**Instructions for the task:** Going line by line through the records below, write out everything starting with the line containing "(672, 280) = (488, 345): blue" and going on through the line containing "(199, 158) = (559, 113): orange", exactly and inclusively. Pictures do not go in.

**The data:**
▼▼▼
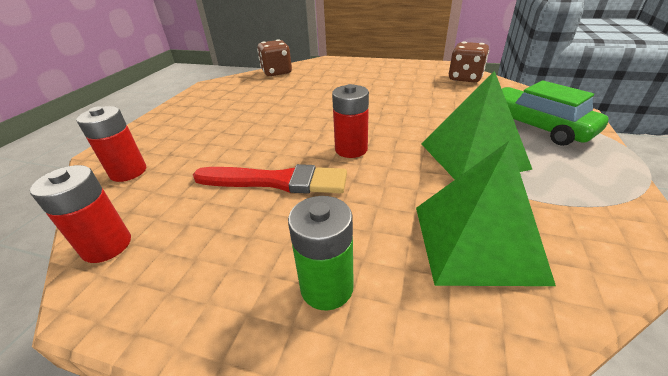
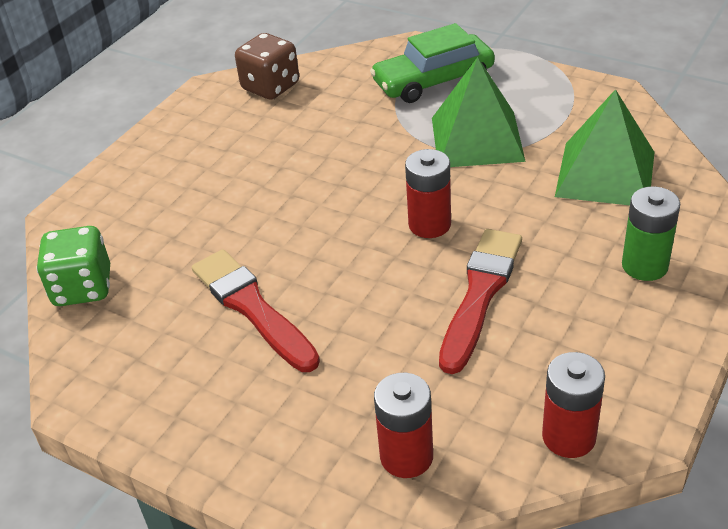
camera: 75 degrees left, 5 degrees up
(262, 108) = (252, 308): none -> red brush
(276, 72) = (83, 288): brown dice -> green dice

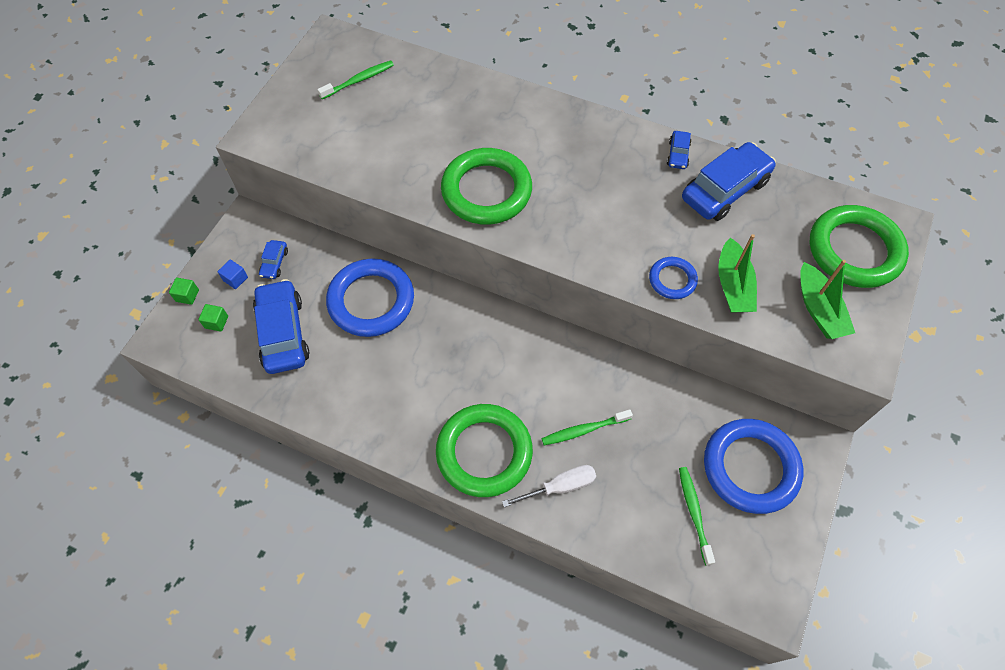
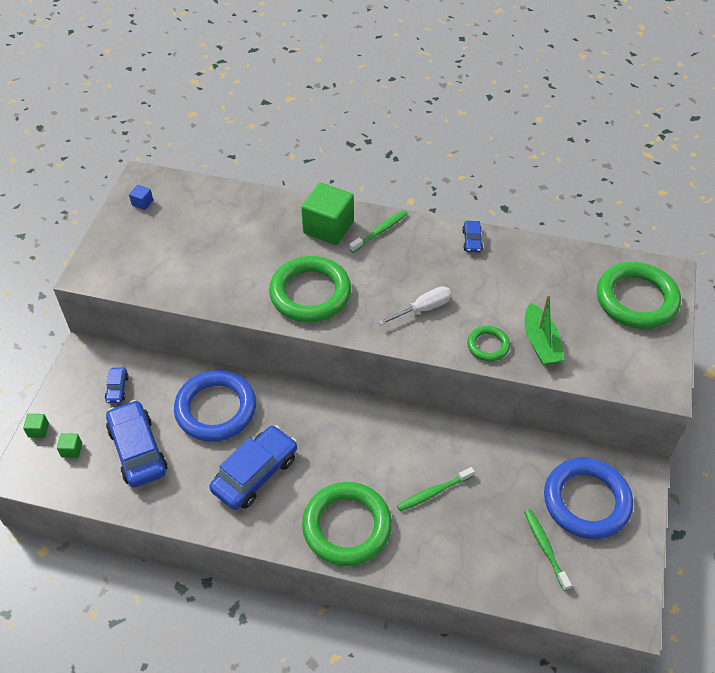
camera: 10 degrees left, 10 degrees down
(235, 279) = (82, 408): blue cube -> blue cube (142, 203)
(359, 80) = (175, 214): green toothbrush -> green toothbrush (380, 231)
(520, 118) = (328, 227): none -> green cube
(559, 487) = (421, 545): white screwdriver -> white screwdriver (423, 309)
(672, 280) = (488, 345): blue ring -> green ring
(725, 190) = (518, 265): blue car -> blue car (255, 474)
(818, 309) = (616, 352): green boat -> none

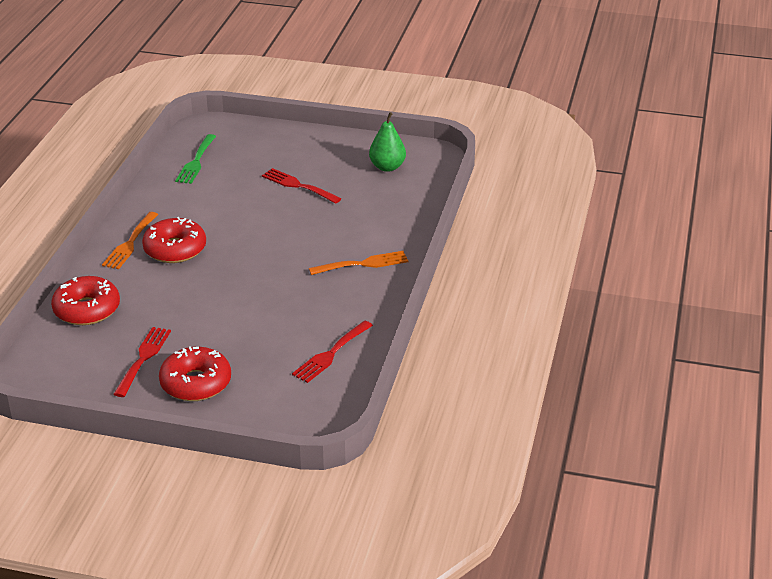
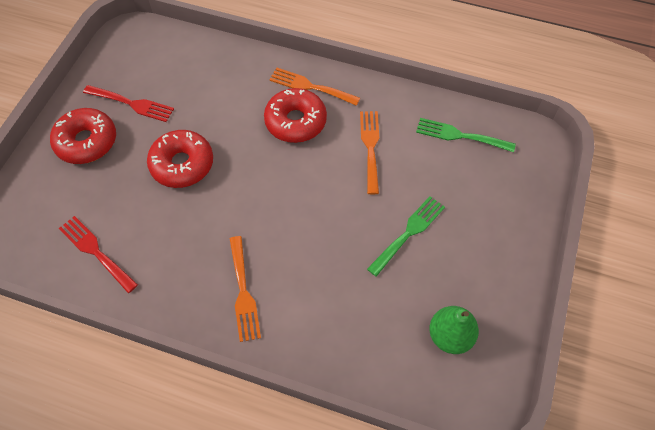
camera: 95 degrees right, 25 degrees up
(87, 309) = (212, 62): red donut -> red donut (182, 164)
(208, 206) = (370, 147): none -> orange fork
(298, 186) = (408, 233): red fork -> green fork

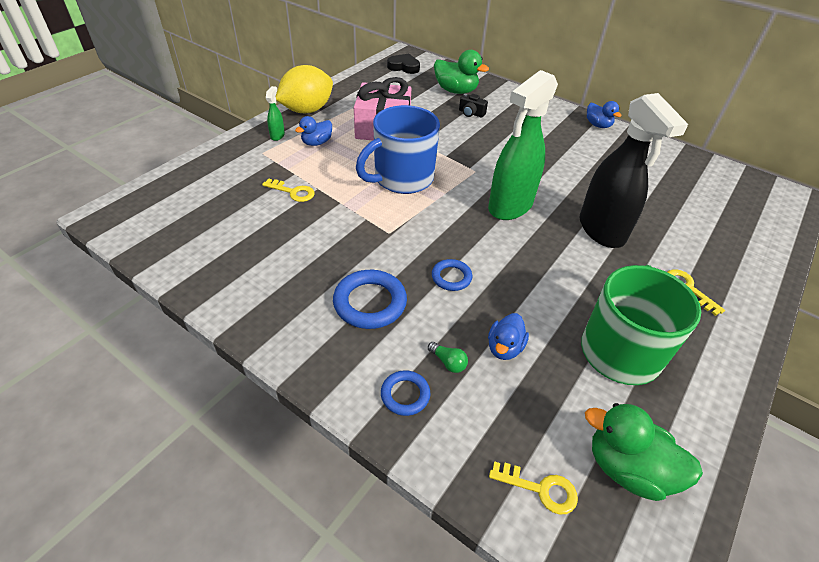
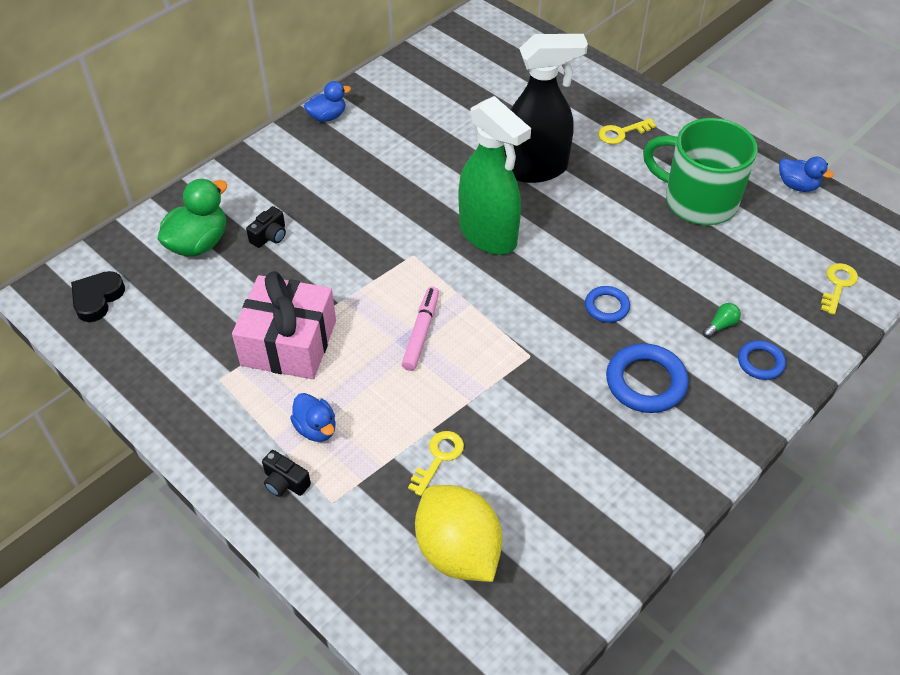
camera: 80 degrees left, 5 degrees up
(277, 135) = (285, 482): green spray bottle -> black camera
(307, 110) = (213, 441): yellow lemon -> yellow lemon (458, 551)
(402, 178) = (421, 332): blue mug -> pink marker
(504, 348) = (700, 280): blue duck -> blue duck (797, 185)
(627, 468) = (813, 229): green duck -> none

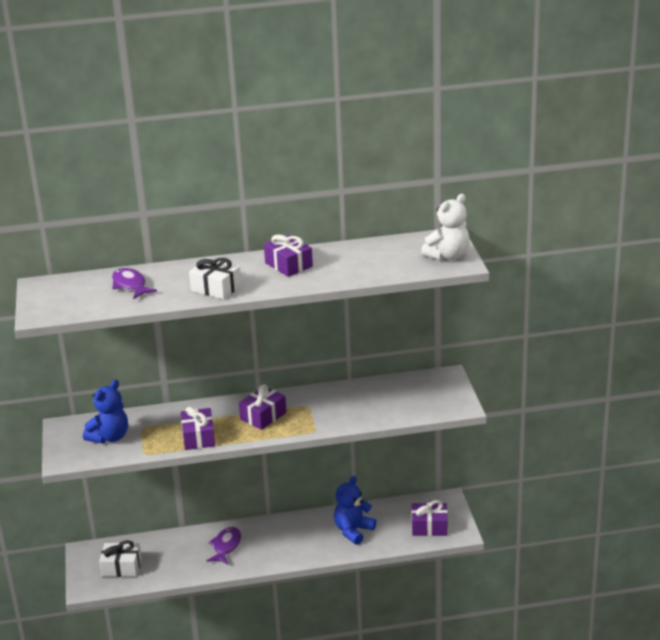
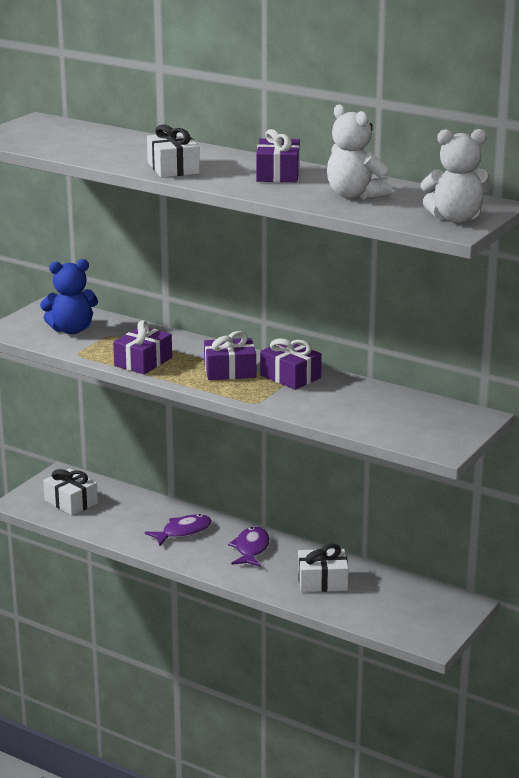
camera: 40 degrees right, 5 degrees down
(130, 285) = (108, 143): purple fish -> purple fish (251, 549)
(353, 531) = (322, 581): blue teddy bear -> white gift
(363, 262) = (355, 195): none -> white teddy bear
(429, 527) = (407, 618): purple gift -> purple gift (290, 376)

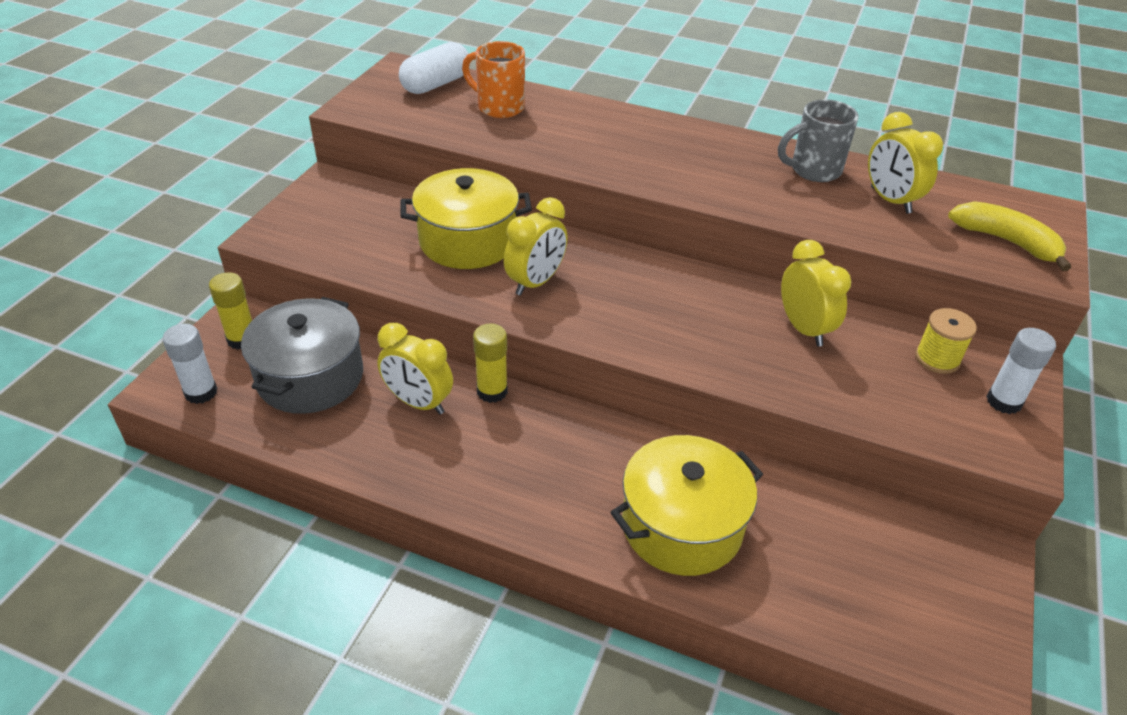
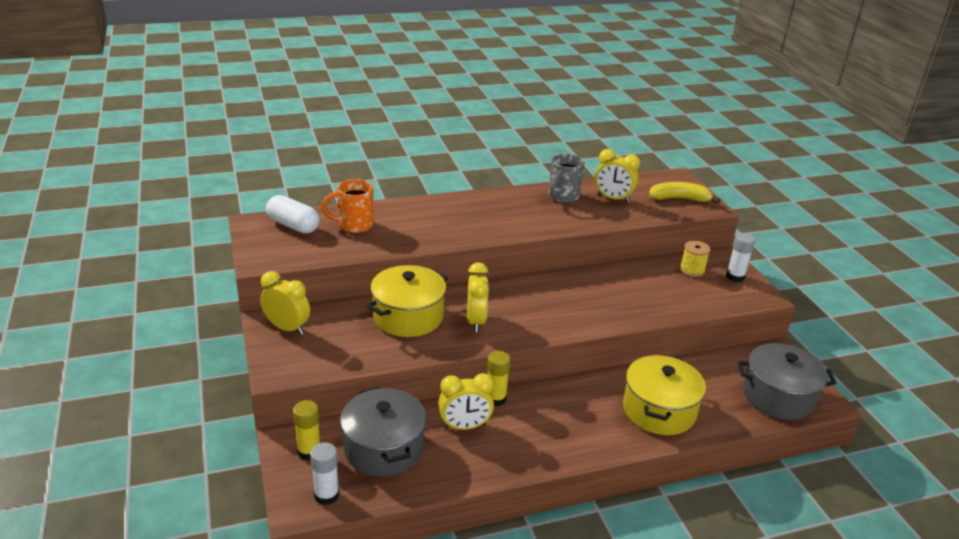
camera: 40 degrees left, 10 degrees down
(436, 84) = (293, 225): white capsule -> white capsule turned 60 degrees counterclockwise
(804, 329) = (626, 283): yellow clock -> yellow clock (287, 328)
(901, 619) = (778, 396): none -> grey pot

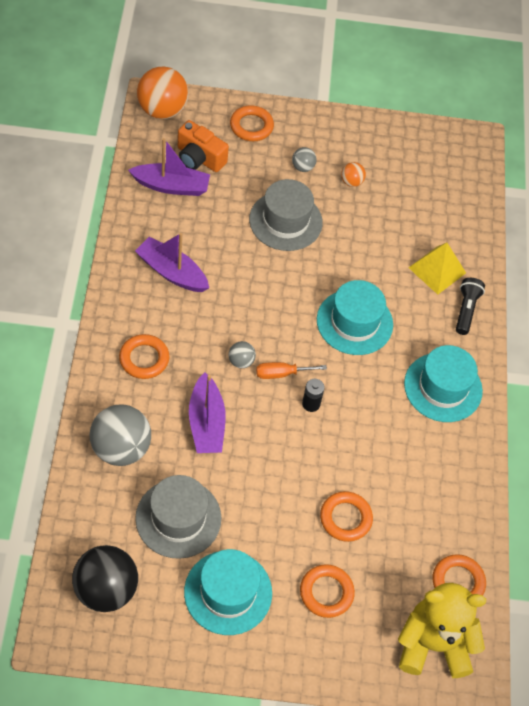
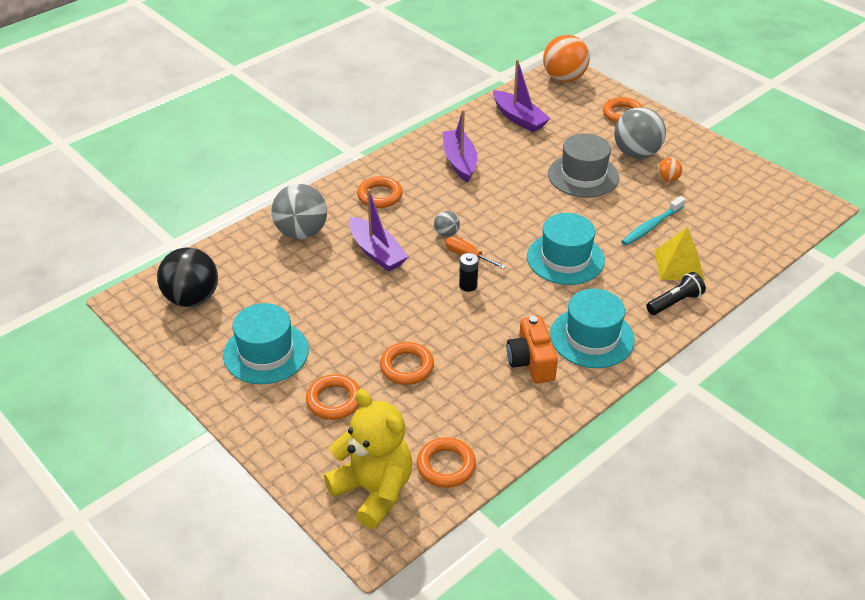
camera: 50 degrees right, 15 degrees down
(178, 518) = (288, 291): grey hat -> none
(199, 158) = (559, 113): orange camera -> orange camera (531, 362)
(206, 423) = (377, 252): purple boat -> purple boat turned 75 degrees counterclockwise
(303, 167) = (636, 153): grey ball -> grey ball, size x2.13
(384, 242) = (651, 226): none -> turquoise toothbrush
▲▲▲
**Answer space:**
(672, 280) = (488, 345): blue ring -> green ring
(725, 190) = (518, 265): blue car -> blue car (255, 474)
(818, 309) = (616, 352): green boat -> none

camera: 95 degrees right, 25 degrees up
(87, 309) = (212, 62): red donut -> red donut (182, 164)
(208, 206) = (370, 147): none -> orange fork
(298, 186) = (408, 233): red fork -> green fork

camera: 80 degrees left, 5 degrees up
(277, 135) = (285, 482): green spray bottle -> black camera
(307, 110) = (213, 441): yellow lemon -> yellow lemon (458, 551)
(402, 178) = (421, 332): blue mug -> pink marker
(504, 348) = (700, 280): blue duck -> blue duck (797, 185)
(627, 468) = (813, 229): green duck -> none

camera: 40 degrees right, 5 degrees down
(130, 285) = (108, 143): purple fish -> purple fish (251, 549)
(353, 531) = (322, 581): blue teddy bear -> white gift
(363, 262) = (355, 195): none -> white teddy bear
(429, 527) = (407, 618): purple gift -> purple gift (290, 376)

camera: 40 degrees left, 10 degrees down
(436, 84) = (293, 225): white capsule -> white capsule turned 60 degrees counterclockwise
(804, 329) = (626, 283): yellow clock -> yellow clock (287, 328)
(901, 619) = (778, 396): none -> grey pot

camera: 50 degrees right, 15 degrees down
(178, 518) = (288, 291): grey hat -> none
(199, 158) = (559, 113): orange camera -> orange camera (531, 362)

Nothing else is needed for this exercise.